▶ **Dataset extract**:
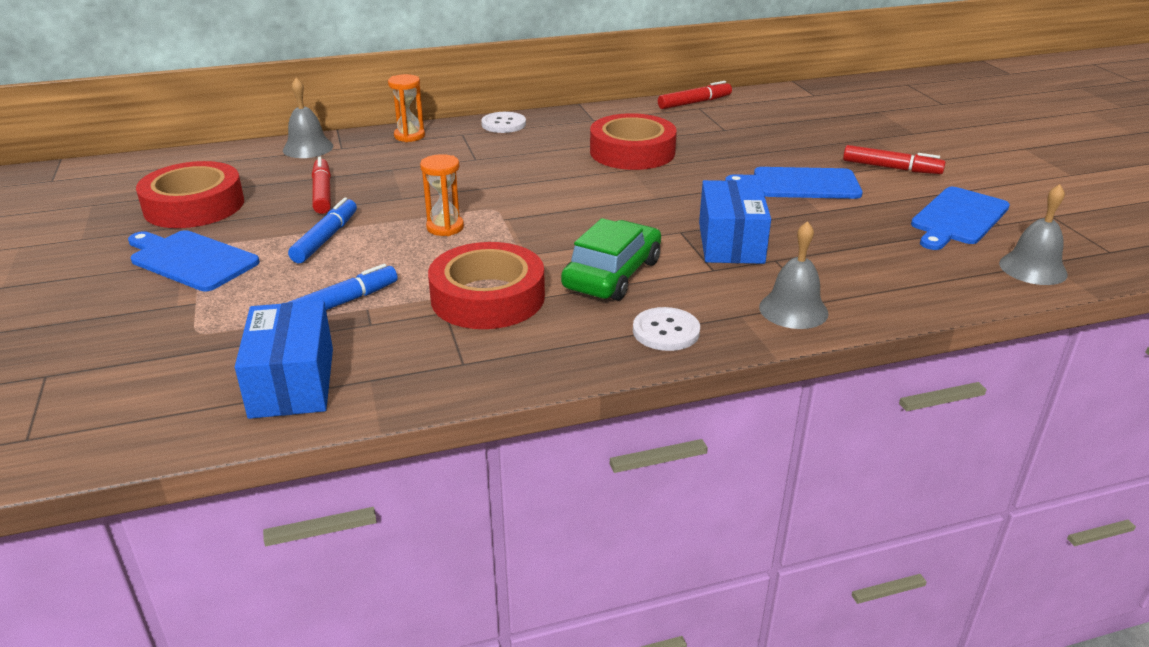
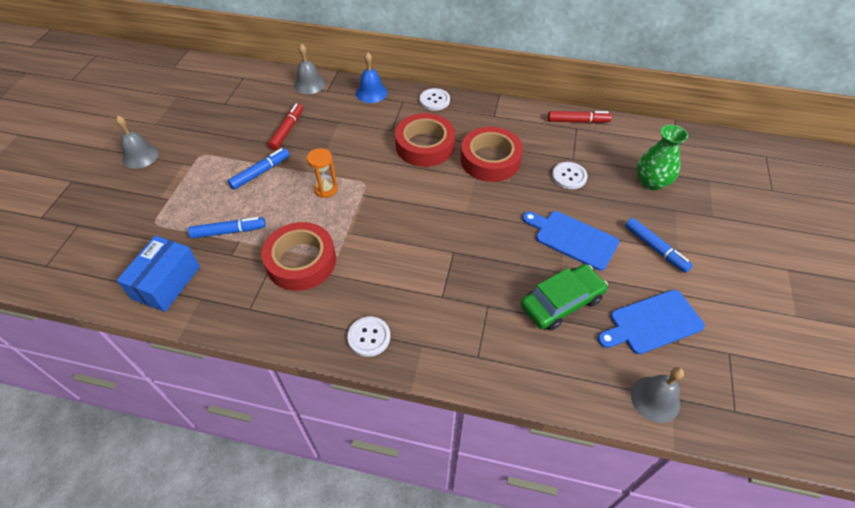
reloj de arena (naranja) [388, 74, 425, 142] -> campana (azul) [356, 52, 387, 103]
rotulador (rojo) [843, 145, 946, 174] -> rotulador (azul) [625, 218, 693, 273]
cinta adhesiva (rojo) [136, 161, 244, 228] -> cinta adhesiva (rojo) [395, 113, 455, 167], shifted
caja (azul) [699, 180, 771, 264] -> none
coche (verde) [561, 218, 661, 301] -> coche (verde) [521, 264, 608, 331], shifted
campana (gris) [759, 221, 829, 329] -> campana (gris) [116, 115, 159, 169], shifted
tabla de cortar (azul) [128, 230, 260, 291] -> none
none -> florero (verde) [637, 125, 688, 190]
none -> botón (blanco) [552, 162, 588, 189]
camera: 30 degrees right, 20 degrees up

▶ **Directions**: Apart from the pictures, write every entry out again exactly.

▶ **Result**:
reloj de arena (naranja) [388, 74, 425, 142] -> campana (azul) [356, 52, 387, 103]
rotulador (rojo) [843, 145, 946, 174] -> rotulador (azul) [625, 218, 693, 273]
cinta adhesiva (rojo) [136, 161, 244, 228] -> cinta adhesiva (rojo) [395, 113, 455, 167], shifted
caja (azul) [699, 180, 771, 264] -> none
coche (verde) [561, 218, 661, 301] -> coche (verde) [521, 264, 608, 331], shifted
campana (gris) [759, 221, 829, 329] -> campana (gris) [116, 115, 159, 169], shifted
tabla de cortar (azul) [128, 230, 260, 291] -> none
none -> florero (verde) [637, 125, 688, 190]
none -> botón (blanco) [552, 162, 588, 189]
camera: 30 degrees right, 20 degrees up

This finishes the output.